## ABOUT THIS EXERCISE
Could you retype the lines below, starting at the line holding "Torvo 6: [163,460,220,517]" and stopping at the line holding "Figures: [438,115,485,153] ->", inclusive? Copy them exactly and drop the images.

━━━━━ EXTRACTED DATA ━━━━━

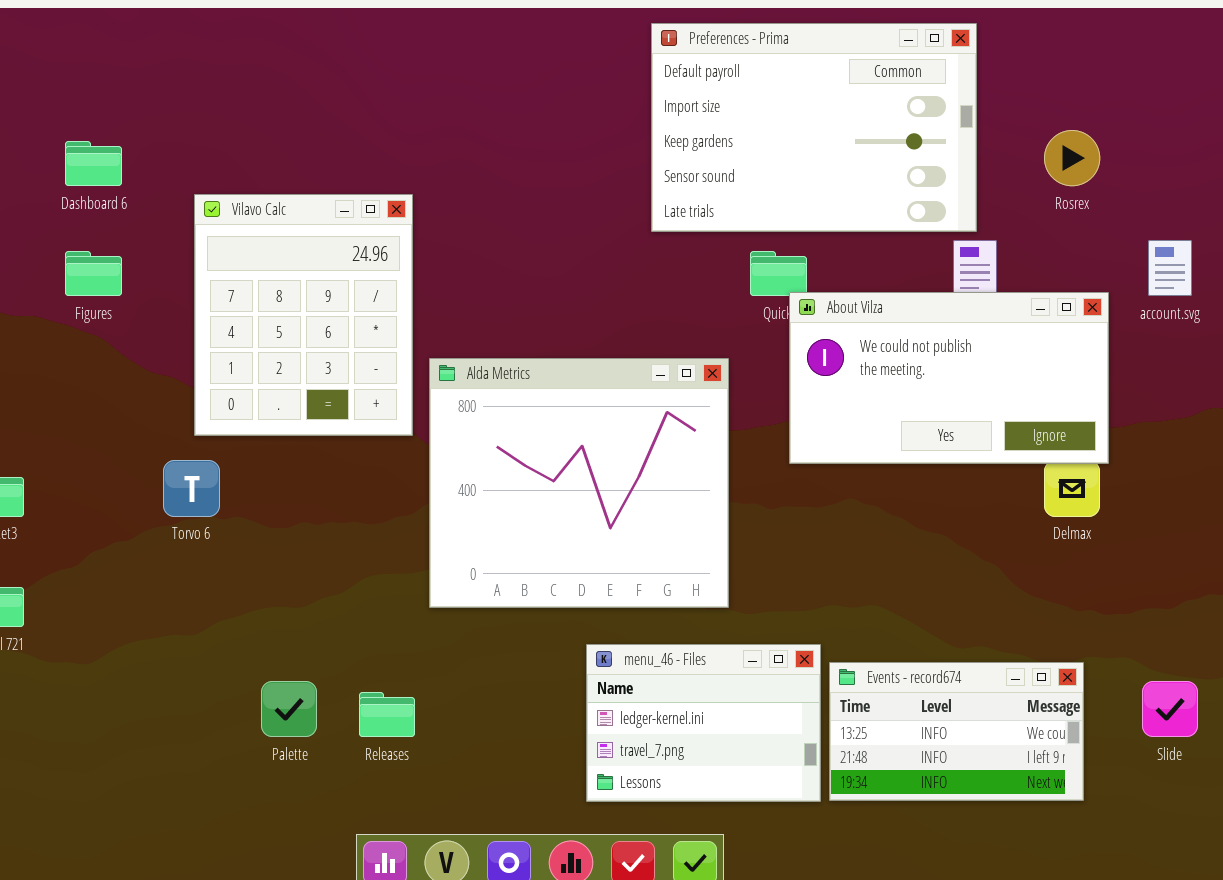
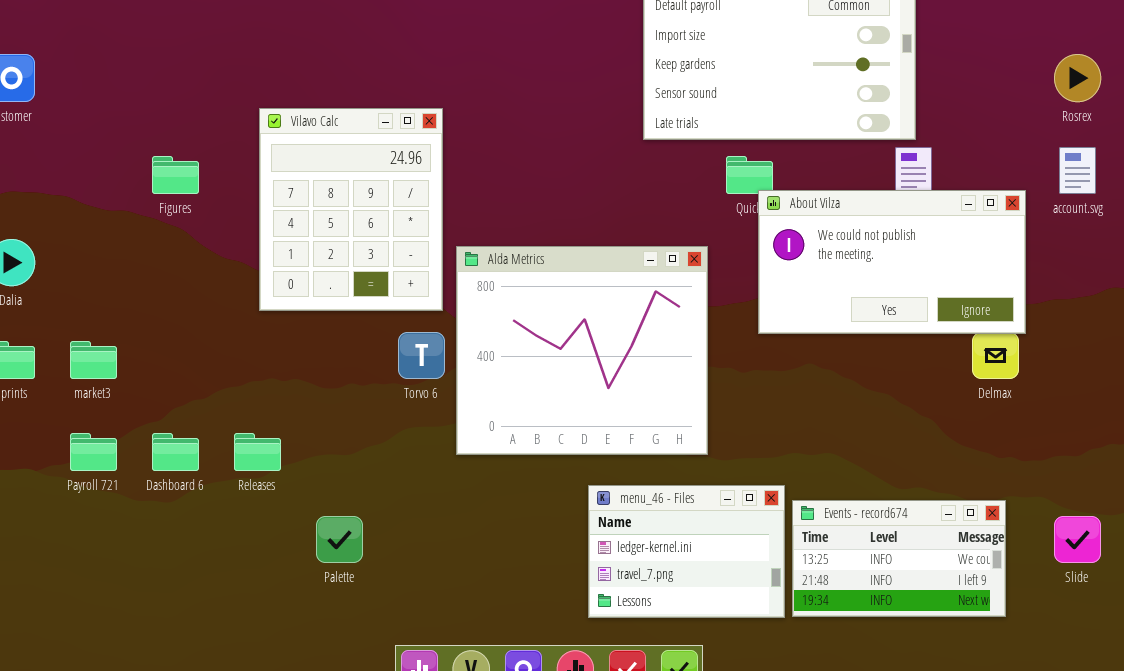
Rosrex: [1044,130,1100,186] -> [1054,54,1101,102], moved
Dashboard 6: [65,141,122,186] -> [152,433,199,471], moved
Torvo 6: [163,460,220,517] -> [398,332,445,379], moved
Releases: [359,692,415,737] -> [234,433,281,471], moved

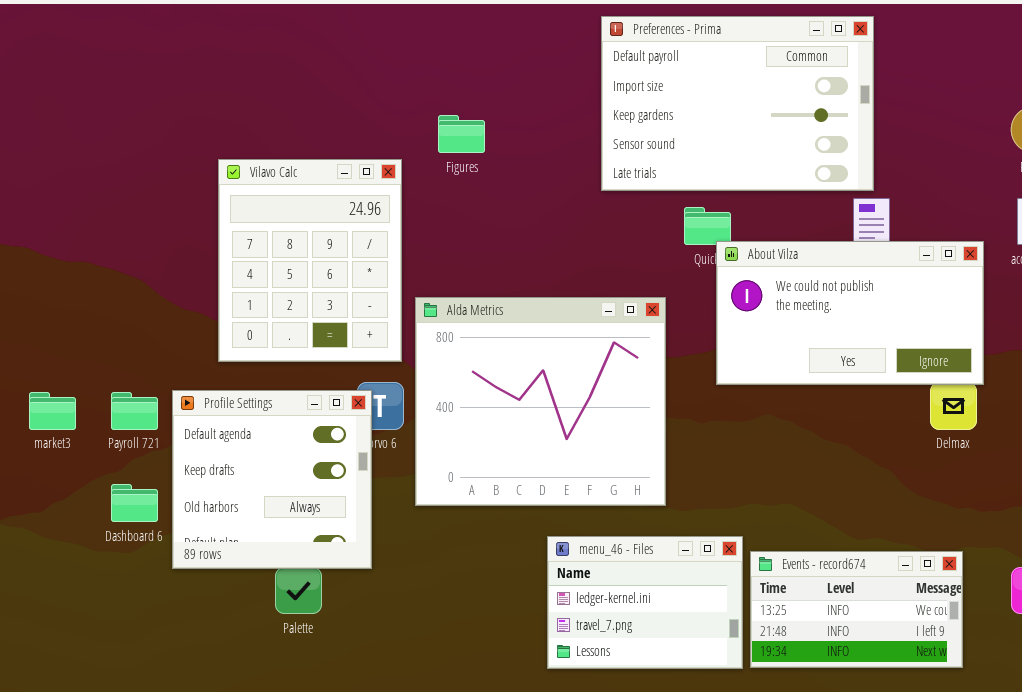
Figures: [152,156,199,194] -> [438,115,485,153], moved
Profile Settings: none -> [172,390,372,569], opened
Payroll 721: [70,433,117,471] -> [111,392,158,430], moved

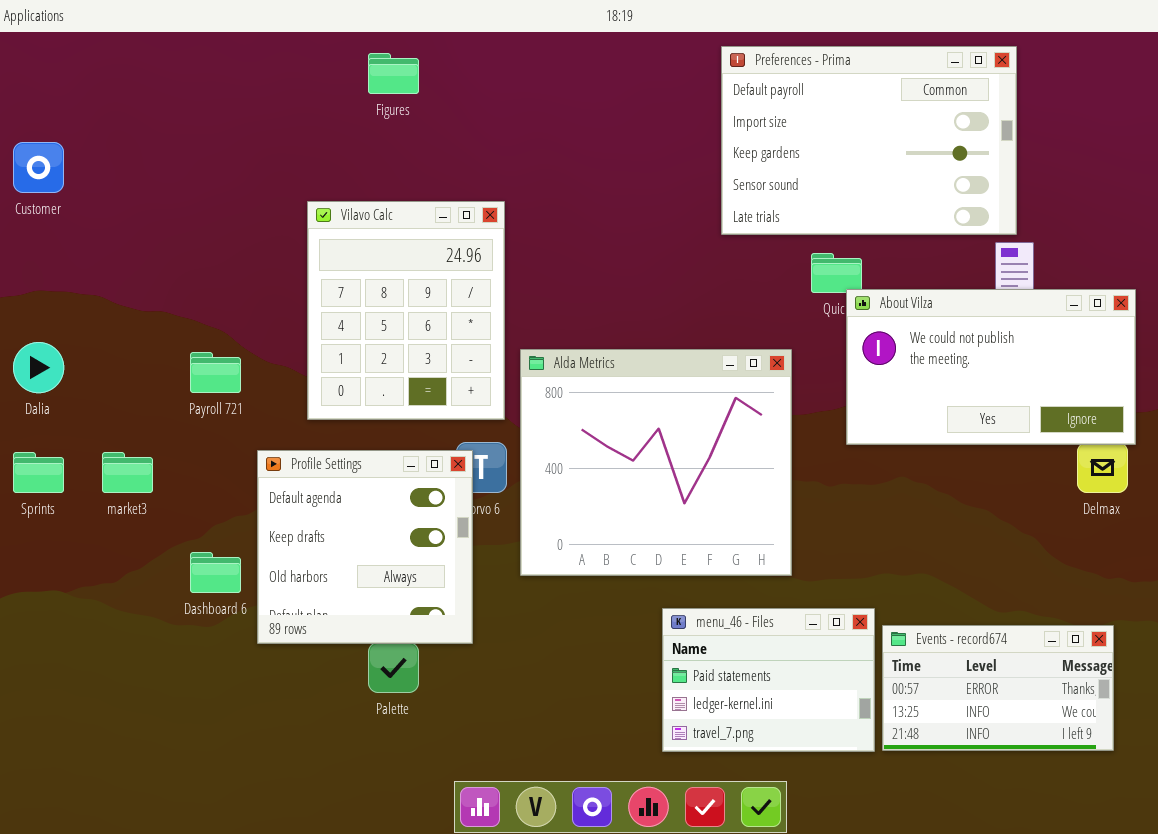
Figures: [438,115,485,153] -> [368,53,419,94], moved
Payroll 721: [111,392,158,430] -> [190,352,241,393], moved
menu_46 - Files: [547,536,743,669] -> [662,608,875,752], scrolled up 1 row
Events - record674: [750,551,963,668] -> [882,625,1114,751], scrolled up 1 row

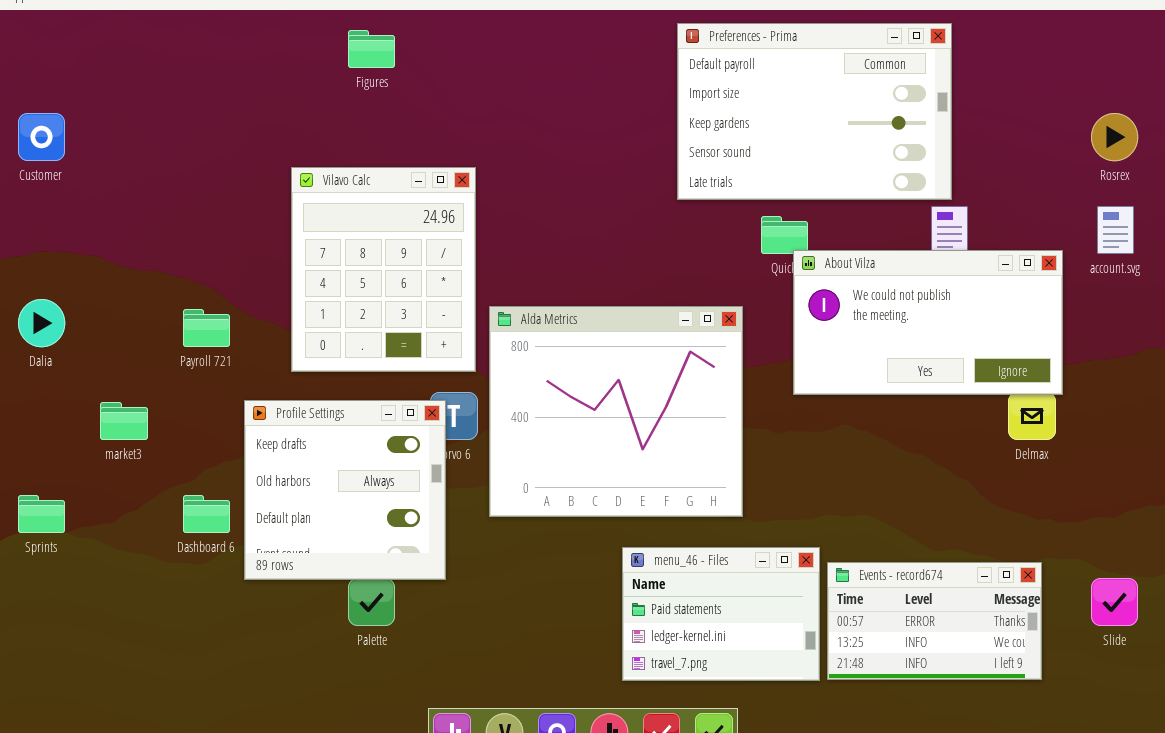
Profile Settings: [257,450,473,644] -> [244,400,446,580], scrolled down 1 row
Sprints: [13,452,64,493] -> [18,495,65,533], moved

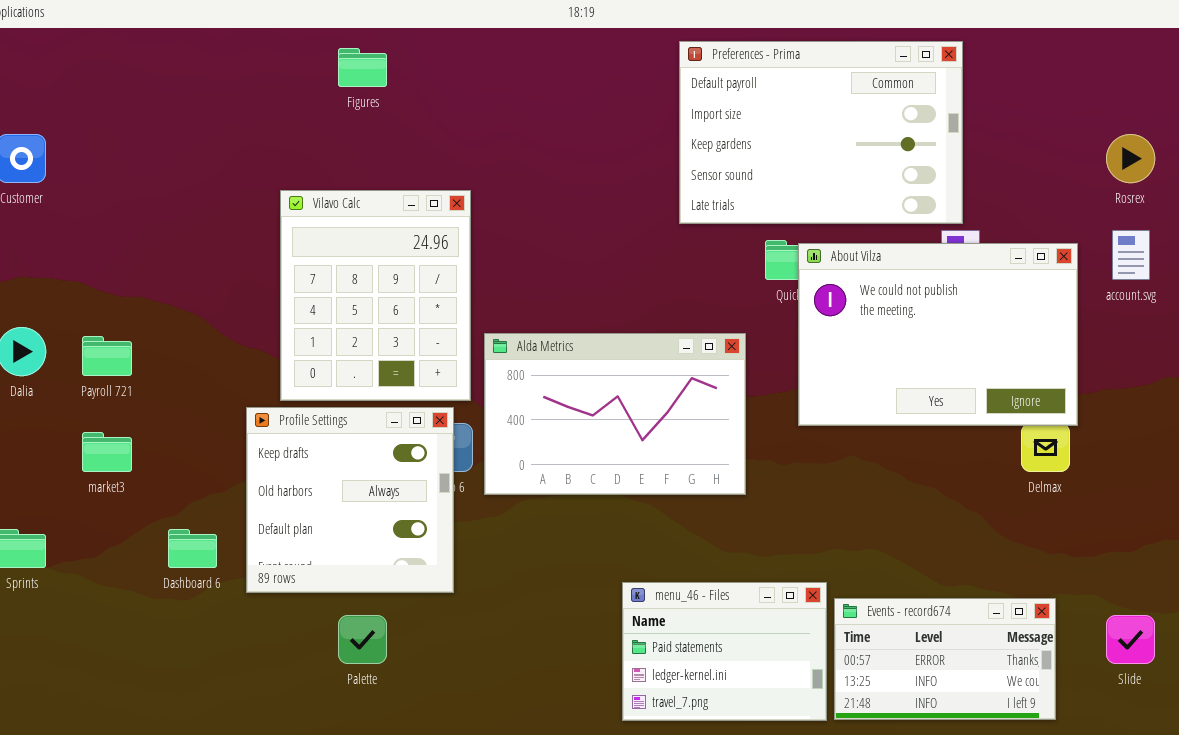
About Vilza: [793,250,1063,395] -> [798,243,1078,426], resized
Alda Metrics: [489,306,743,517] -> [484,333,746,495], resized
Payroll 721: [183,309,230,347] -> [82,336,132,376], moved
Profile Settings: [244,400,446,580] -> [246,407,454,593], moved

━━━━━

## RESULT FOR THIS TASK
Torvo 6: [163,460,220,517] -> [398,332,445,379], moved
Releases: [359,692,415,737] -> [234,433,281,471], moved

Figures: [152,156,199,194] -> [438,115,485,153], moved
Profile Settings: none -> [172,390,372,569], opened
Payroll 721: [70,433,117,471] -> [111,392,158,430], moved

Figures: [438,115,485,153] -> [368,53,419,94], moved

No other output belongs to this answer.